Without including the pictures, copy each line below exactly as it reads.

═════ THE RECORDS

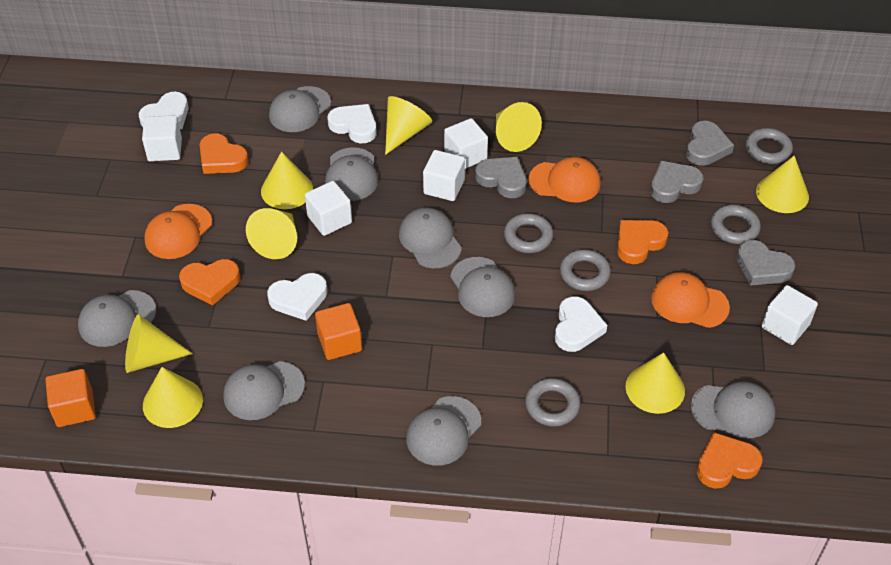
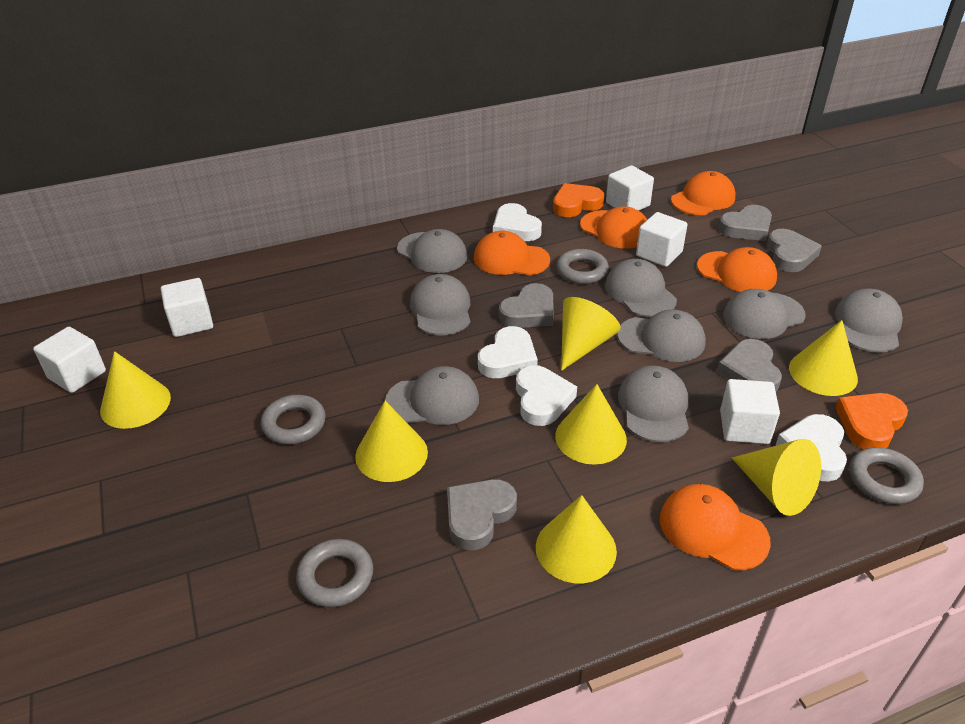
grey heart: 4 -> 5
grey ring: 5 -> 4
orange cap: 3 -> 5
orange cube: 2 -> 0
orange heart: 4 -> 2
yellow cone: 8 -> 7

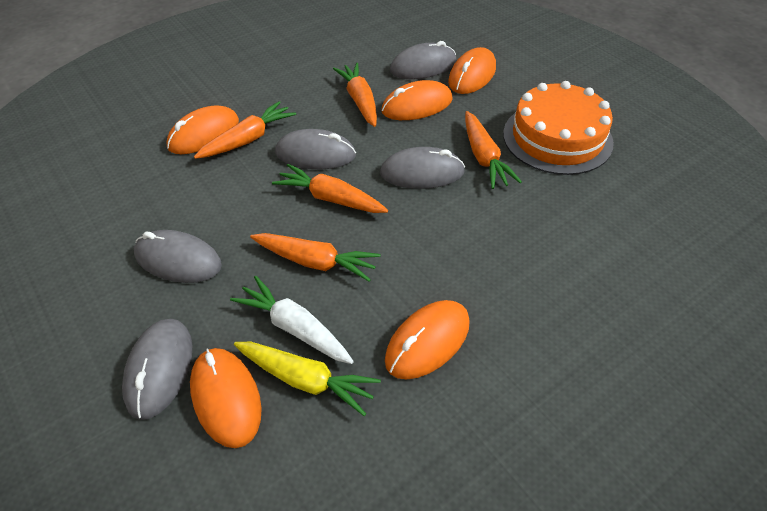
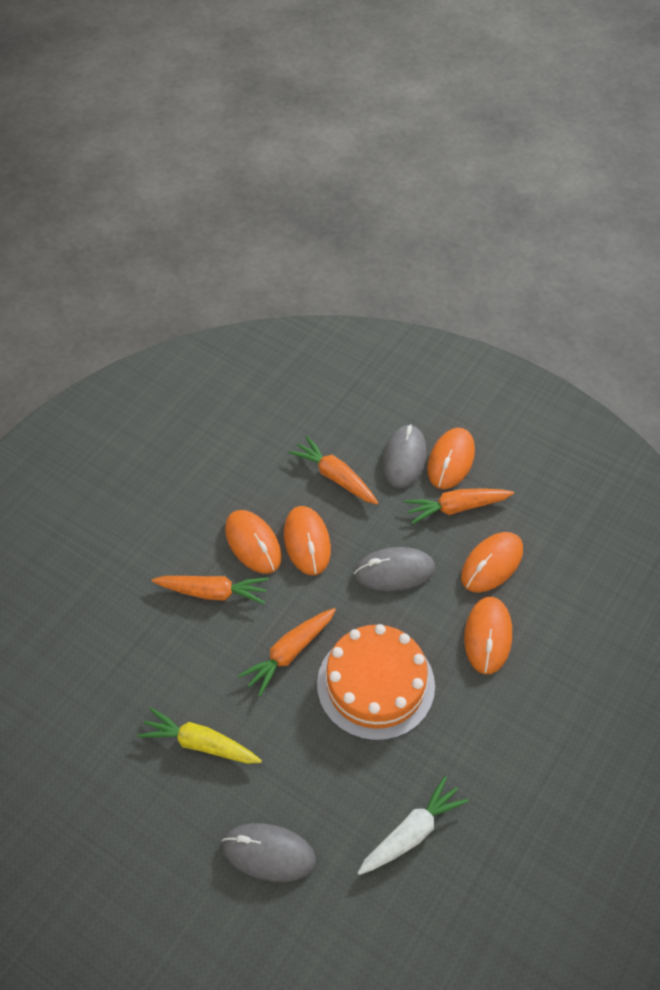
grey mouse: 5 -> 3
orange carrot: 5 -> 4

══════════

**RESPONSE TO THIS EXERCISE:**
grey heart: 4 -> 5
grey ring: 5 -> 4
orange cap: 3 -> 5
orange cube: 2 -> 0
orange heart: 4 -> 2
yellow cone: 8 -> 7

grey mouse: 5 -> 3
orange carrot: 5 -> 4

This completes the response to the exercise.